• _To do_
From the line containing "(675, 310) = (333, 555): none" through the end of the entries, please repeat every line exactly and nothing more; the pictures do not belong in the copy.
======== Data provided
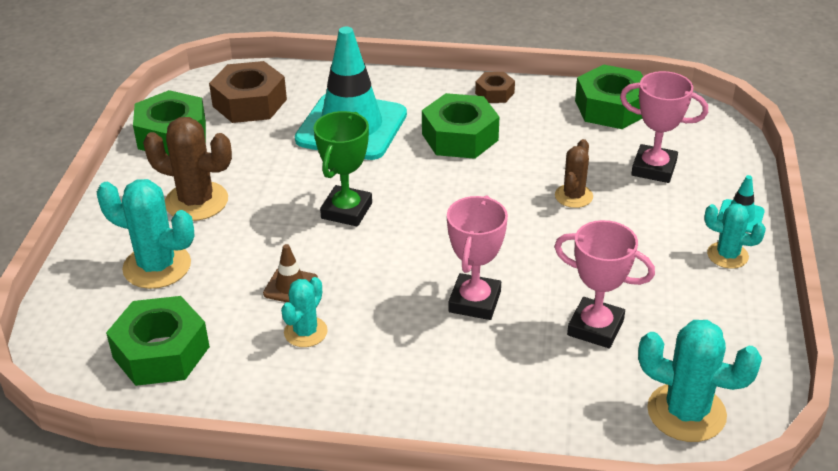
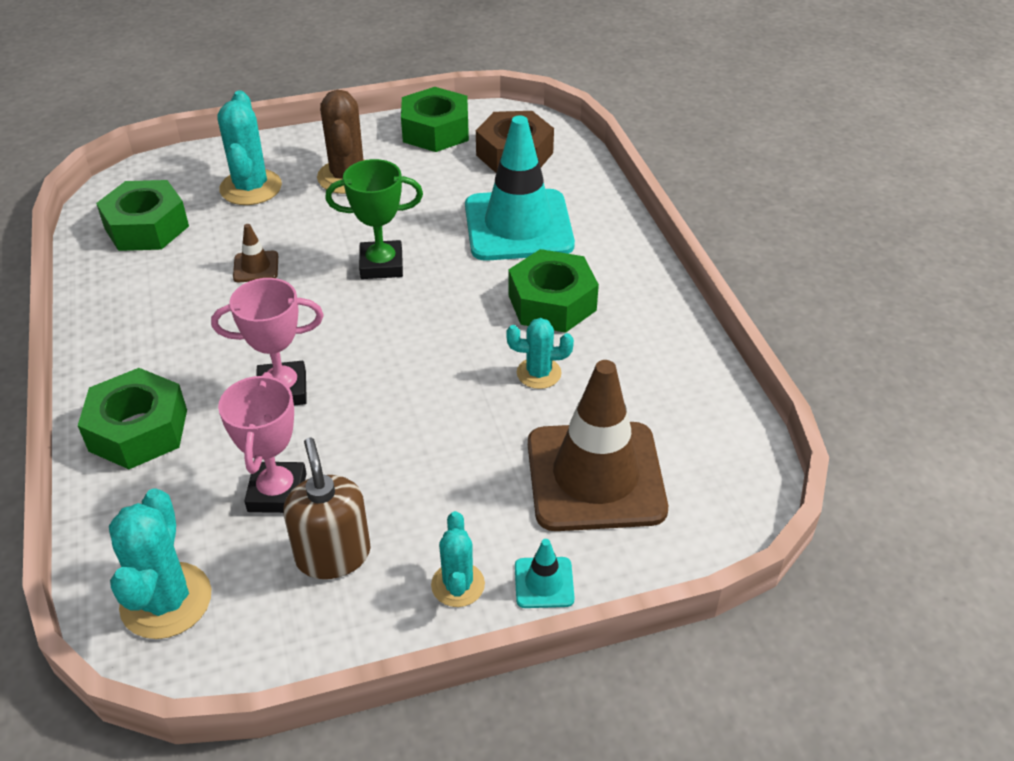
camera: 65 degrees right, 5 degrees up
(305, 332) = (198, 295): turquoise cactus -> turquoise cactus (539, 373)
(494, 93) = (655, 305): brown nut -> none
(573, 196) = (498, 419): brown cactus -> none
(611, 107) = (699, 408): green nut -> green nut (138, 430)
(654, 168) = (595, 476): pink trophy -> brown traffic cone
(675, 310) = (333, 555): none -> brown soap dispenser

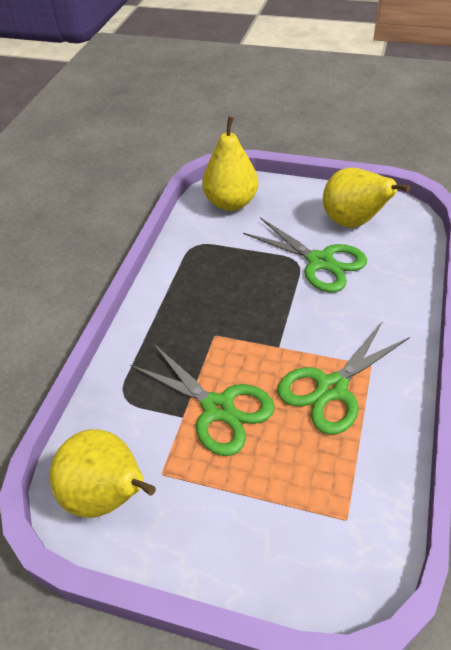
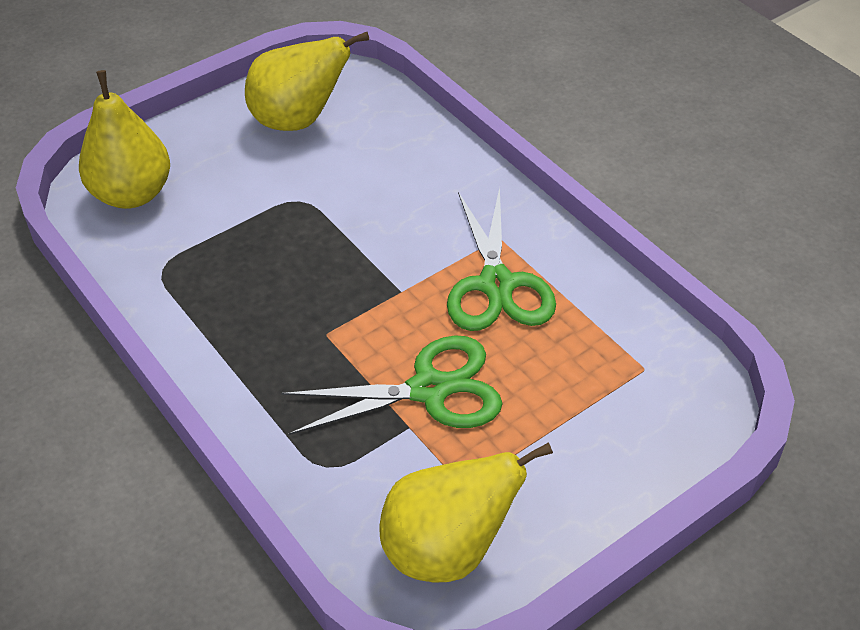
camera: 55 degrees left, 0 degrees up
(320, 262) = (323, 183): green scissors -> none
================
• _Exercise answer_
(675, 310) = (333, 555): none -> brown soap dispenser

camera: 55 degrees left, 0 degrees up
(320, 262) = (323, 183): green scissors -> none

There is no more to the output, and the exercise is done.